*RECORDS SHOWN*.
---------------

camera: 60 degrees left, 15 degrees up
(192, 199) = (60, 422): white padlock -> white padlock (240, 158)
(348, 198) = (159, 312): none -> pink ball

---------------

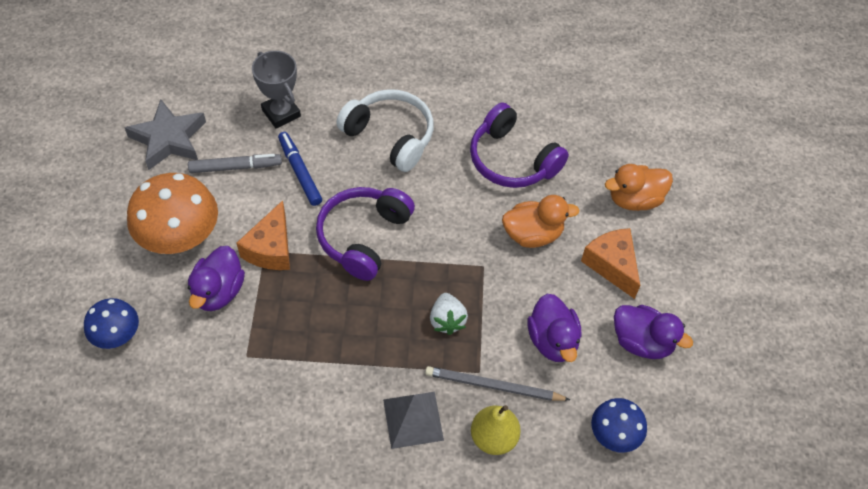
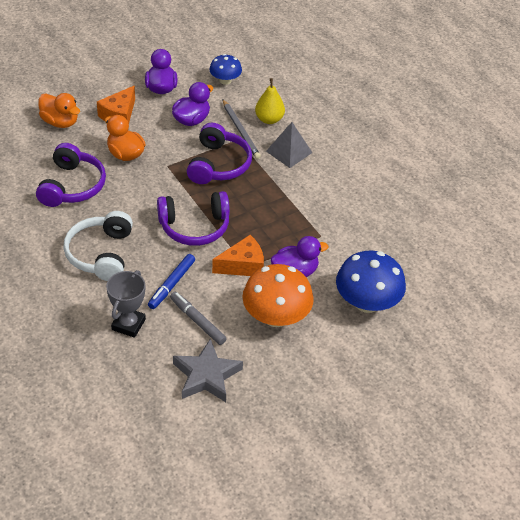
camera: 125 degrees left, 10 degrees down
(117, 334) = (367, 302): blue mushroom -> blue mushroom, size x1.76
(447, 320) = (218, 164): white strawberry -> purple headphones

---------------

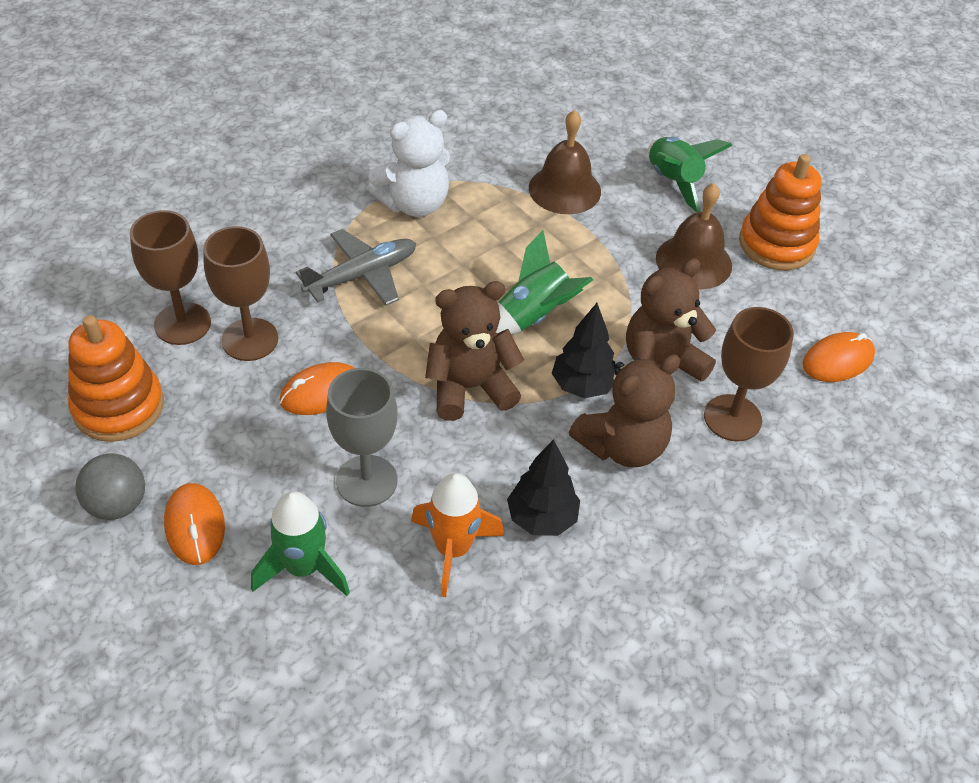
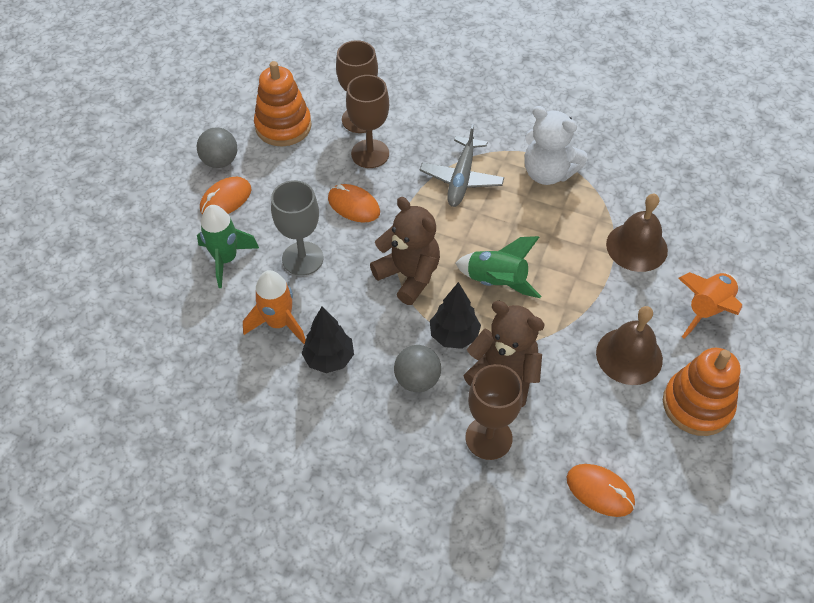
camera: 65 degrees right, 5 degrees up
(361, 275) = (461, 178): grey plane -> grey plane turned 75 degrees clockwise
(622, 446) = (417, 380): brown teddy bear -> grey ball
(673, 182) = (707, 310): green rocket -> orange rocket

---------------

*EXERCISE DIRECTIONS*. Look through the data above and return exactly the lines from the one that contains "camera: 60 degrees left, 15 degrees up" to the one that contains "(348, 198) = (159, 312): none -> pink ball", inclusive, with nothing else.

*RESPONSE TO THE EXERCISE*.
camera: 60 degrees left, 15 degrees up
(192, 199) = (60, 422): white padlock -> white padlock (240, 158)
(348, 198) = (159, 312): none -> pink ball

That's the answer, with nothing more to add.